Scene comparison data:
▼
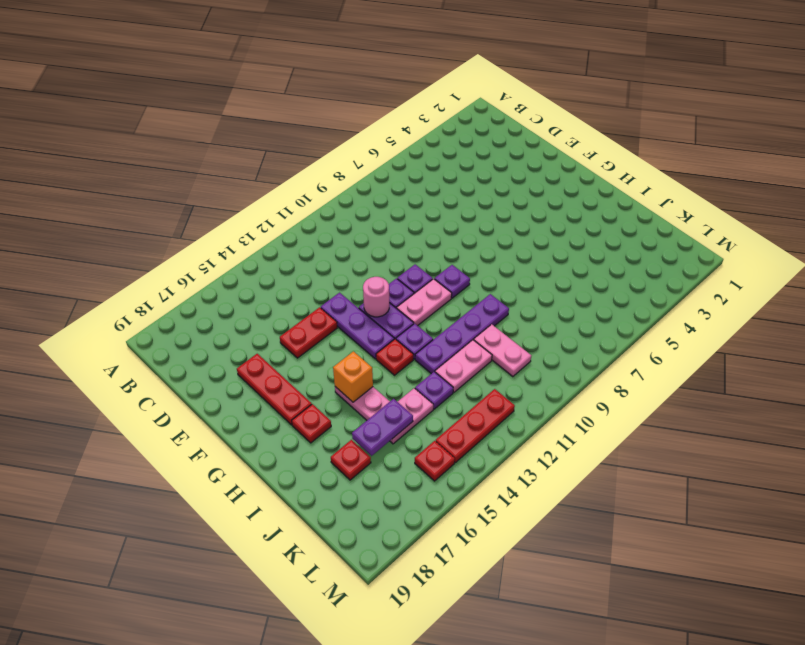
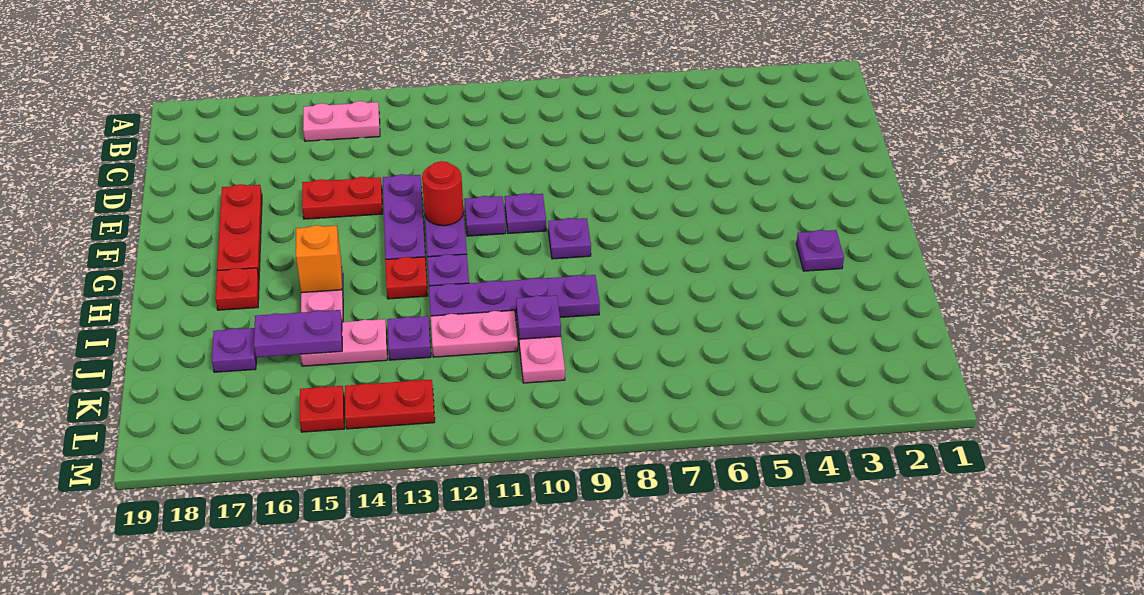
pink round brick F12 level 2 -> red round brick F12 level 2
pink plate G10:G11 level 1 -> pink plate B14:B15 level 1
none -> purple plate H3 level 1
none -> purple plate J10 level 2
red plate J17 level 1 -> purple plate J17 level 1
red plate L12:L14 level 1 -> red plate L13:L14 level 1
▲
▼
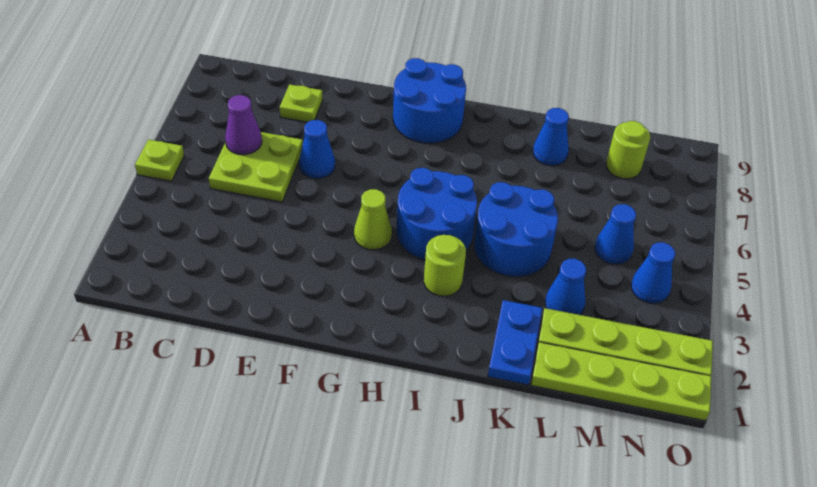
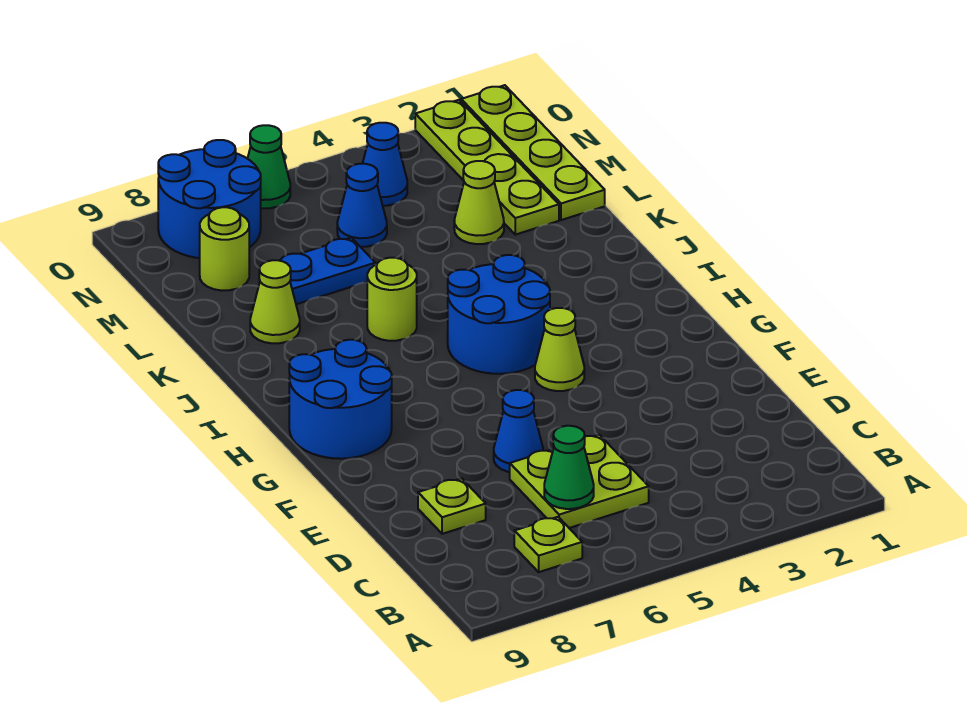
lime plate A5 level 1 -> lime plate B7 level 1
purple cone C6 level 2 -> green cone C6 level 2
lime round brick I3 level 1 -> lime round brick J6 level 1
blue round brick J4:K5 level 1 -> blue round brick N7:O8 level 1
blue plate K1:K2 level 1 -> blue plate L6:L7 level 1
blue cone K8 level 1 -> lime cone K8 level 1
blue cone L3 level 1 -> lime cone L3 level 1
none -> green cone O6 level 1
▲
_Exercise brief:_
Beginning with the line that has "pink round brick" and ending with the line that has "red plate L12:L14", set down the lines above exactly and include no others.

_Answer to the exercise:_
pink round brick F12 level 2 -> red round brick F12 level 2
pink plate G10:G11 level 1 -> pink plate B14:B15 level 1
none -> purple plate H3 level 1
none -> purple plate J10 level 2
red plate J17 level 1 -> purple plate J17 level 1
red plate L12:L14 level 1 -> red plate L13:L14 level 1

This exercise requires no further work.